**WORK REQUEST:**
When you reach the line containing "change=move; old=white vase;" in the records below, start copying exactly, and stop once you have copied the line containing "camera_right=75 camera_up=5".

(Object transformation records)
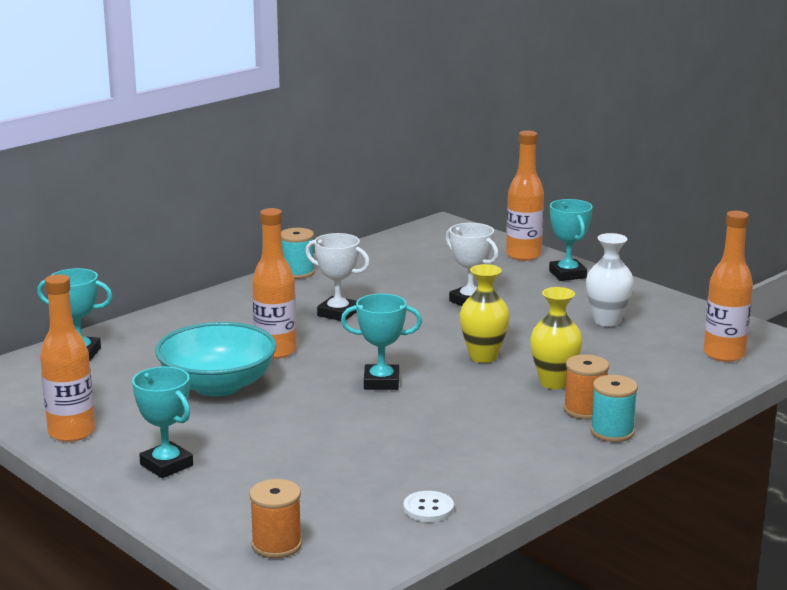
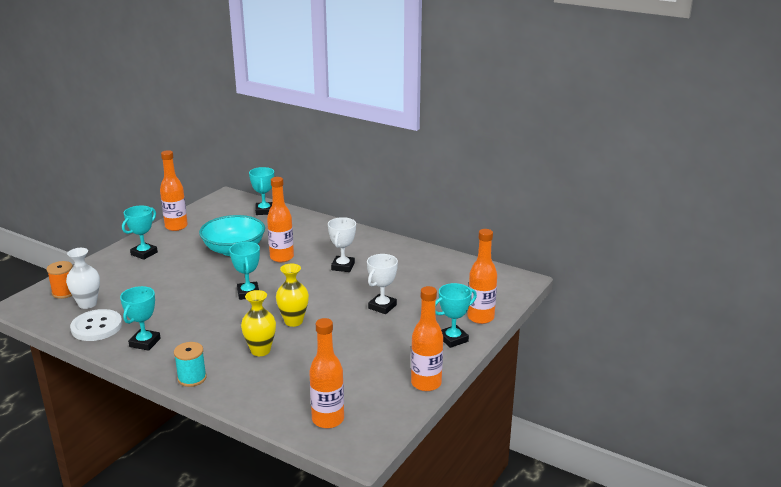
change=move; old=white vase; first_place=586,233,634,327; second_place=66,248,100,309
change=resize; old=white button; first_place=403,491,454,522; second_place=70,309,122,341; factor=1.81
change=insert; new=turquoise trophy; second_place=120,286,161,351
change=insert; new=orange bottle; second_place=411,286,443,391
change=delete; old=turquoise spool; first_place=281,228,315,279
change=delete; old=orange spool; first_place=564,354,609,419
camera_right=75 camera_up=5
--
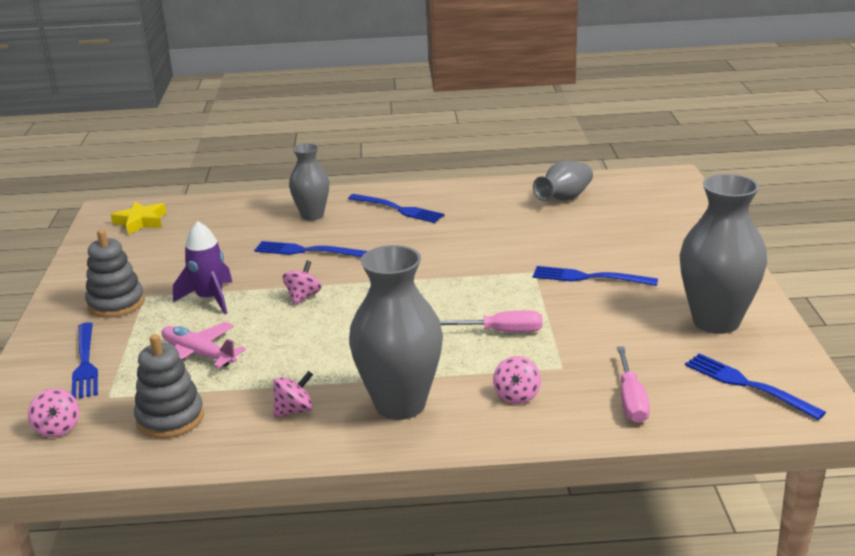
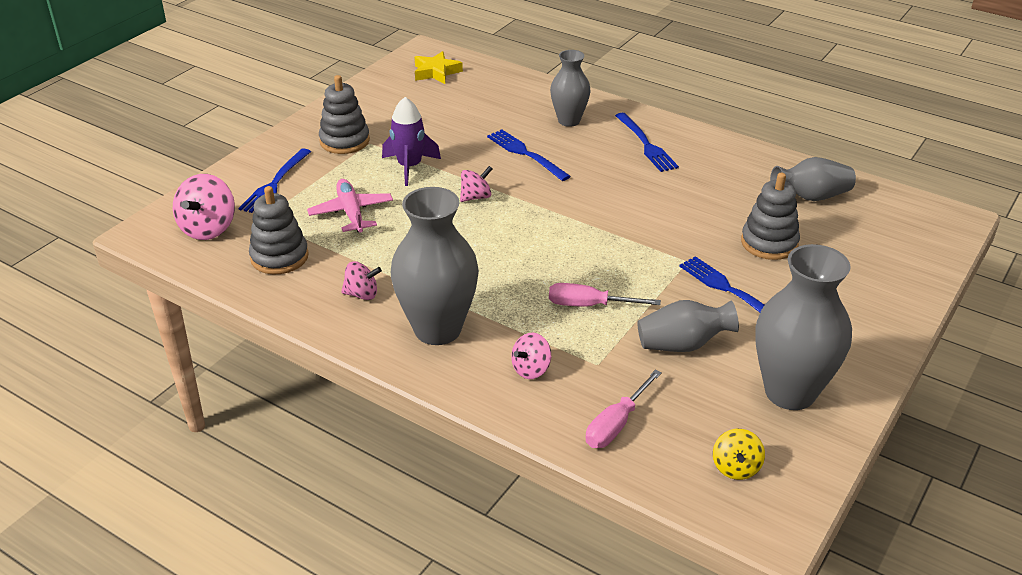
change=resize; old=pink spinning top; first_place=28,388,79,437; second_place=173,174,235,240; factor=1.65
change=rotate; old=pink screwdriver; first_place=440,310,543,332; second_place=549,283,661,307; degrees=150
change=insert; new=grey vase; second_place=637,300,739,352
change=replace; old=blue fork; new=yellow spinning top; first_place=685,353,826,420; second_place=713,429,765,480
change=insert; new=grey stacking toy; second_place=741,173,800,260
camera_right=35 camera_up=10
---
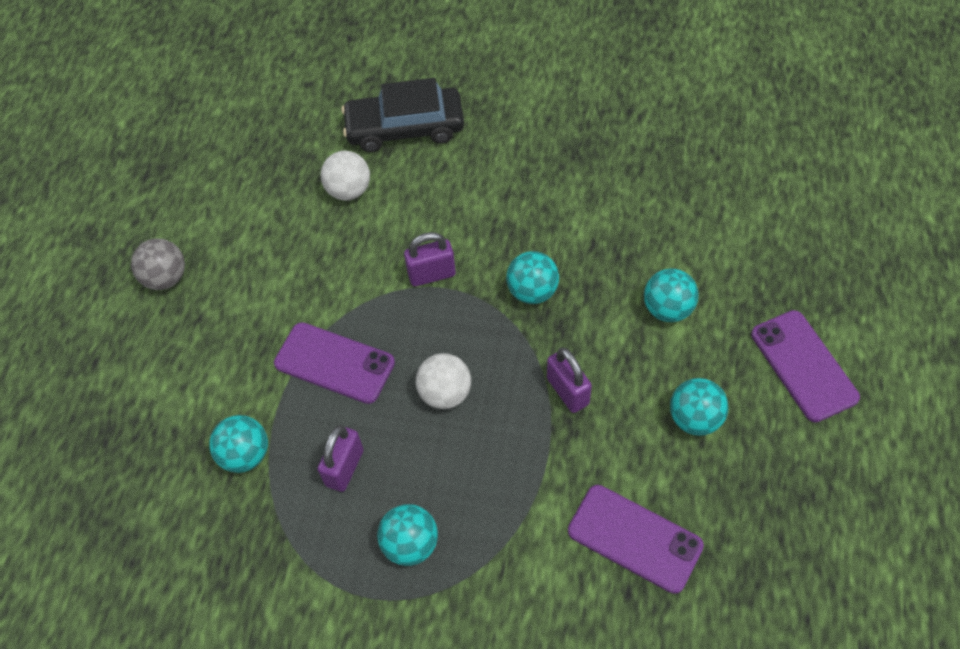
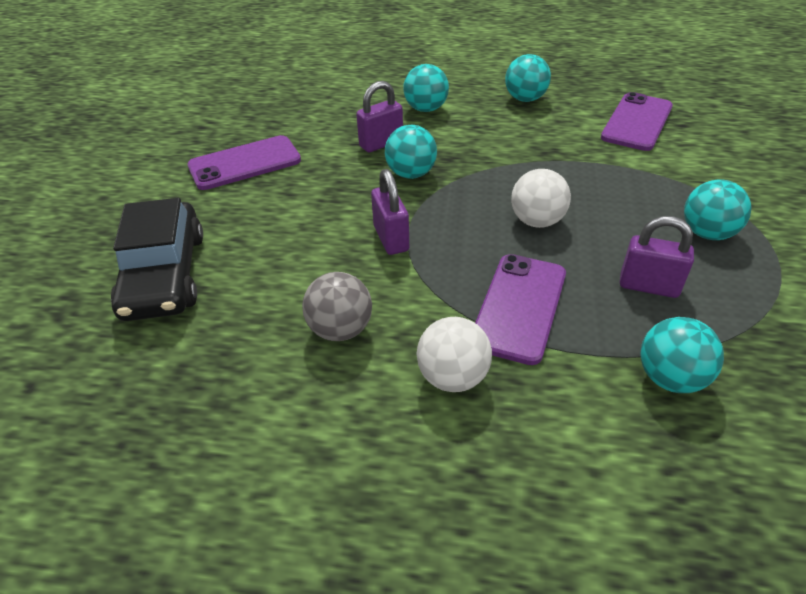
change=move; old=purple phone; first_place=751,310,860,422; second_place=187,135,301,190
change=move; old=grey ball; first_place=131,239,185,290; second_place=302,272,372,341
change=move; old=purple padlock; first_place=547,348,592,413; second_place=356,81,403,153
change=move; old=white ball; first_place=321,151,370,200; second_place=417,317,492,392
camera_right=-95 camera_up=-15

**SOLUTION FOR THIS EXERCISE:**
change=move; old=white vase; first_place=586,233,634,327; second_place=66,248,100,309
change=resize; old=white button; first_place=403,491,454,522; second_place=70,309,122,341; factor=1.81
change=insert; new=turquoise trophy; second_place=120,286,161,351
change=insert; new=orange bottle; second_place=411,286,443,391
change=delete; old=turquoise spool; first_place=281,228,315,279
change=delete; old=orange spool; first_place=564,354,609,419
camera_right=75 camera_up=5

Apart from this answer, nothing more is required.